[Opening INPUT DATA section]
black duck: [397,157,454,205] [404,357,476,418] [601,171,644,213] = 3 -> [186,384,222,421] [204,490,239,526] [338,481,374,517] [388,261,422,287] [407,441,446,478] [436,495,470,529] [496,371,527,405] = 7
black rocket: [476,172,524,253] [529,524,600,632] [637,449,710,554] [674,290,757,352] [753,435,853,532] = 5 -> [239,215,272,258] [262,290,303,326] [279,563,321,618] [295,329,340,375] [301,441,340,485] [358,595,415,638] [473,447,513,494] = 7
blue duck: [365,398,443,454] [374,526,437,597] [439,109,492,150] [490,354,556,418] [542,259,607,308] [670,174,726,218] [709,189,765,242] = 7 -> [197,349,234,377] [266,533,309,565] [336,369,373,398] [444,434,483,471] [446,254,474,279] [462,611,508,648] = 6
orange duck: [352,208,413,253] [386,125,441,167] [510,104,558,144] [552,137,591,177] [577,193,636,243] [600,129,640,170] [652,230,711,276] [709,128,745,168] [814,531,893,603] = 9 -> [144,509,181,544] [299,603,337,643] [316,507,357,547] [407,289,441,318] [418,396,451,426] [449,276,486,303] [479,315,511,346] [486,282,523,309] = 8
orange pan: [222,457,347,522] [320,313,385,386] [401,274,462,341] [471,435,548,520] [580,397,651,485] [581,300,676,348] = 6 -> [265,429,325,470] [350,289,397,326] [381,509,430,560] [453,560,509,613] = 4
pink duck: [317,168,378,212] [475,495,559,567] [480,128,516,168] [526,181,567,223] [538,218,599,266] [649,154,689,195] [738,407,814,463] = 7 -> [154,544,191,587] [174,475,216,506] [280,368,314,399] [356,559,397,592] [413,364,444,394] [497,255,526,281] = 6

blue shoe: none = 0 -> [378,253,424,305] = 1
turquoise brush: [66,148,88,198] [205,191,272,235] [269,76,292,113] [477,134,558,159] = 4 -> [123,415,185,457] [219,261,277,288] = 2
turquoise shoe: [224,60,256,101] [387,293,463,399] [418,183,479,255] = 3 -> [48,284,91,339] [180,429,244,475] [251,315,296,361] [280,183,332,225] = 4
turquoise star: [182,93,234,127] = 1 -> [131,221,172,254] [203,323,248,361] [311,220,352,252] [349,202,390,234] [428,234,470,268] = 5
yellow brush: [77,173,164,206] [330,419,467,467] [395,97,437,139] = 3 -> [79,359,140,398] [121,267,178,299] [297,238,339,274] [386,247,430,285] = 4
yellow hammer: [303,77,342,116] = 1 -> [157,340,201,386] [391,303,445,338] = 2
[Closing INPUT DATA section]
[Opening INPUT DATA section]
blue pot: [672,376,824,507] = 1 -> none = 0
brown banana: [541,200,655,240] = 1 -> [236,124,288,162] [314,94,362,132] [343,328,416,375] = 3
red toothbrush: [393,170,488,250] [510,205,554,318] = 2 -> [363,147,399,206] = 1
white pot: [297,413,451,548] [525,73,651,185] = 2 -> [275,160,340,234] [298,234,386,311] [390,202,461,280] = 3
[Closing INPUT DATA section]
▶ [GOAL OF THE EXERCISE]: Lines with the word "none" in them: report all of these from the listing above.

▶ [FINISHED TASK]:
blue shoe: none = 0 -> [378,253,424,305] = 1
blue pot: [672,376,824,507] = 1 -> none = 0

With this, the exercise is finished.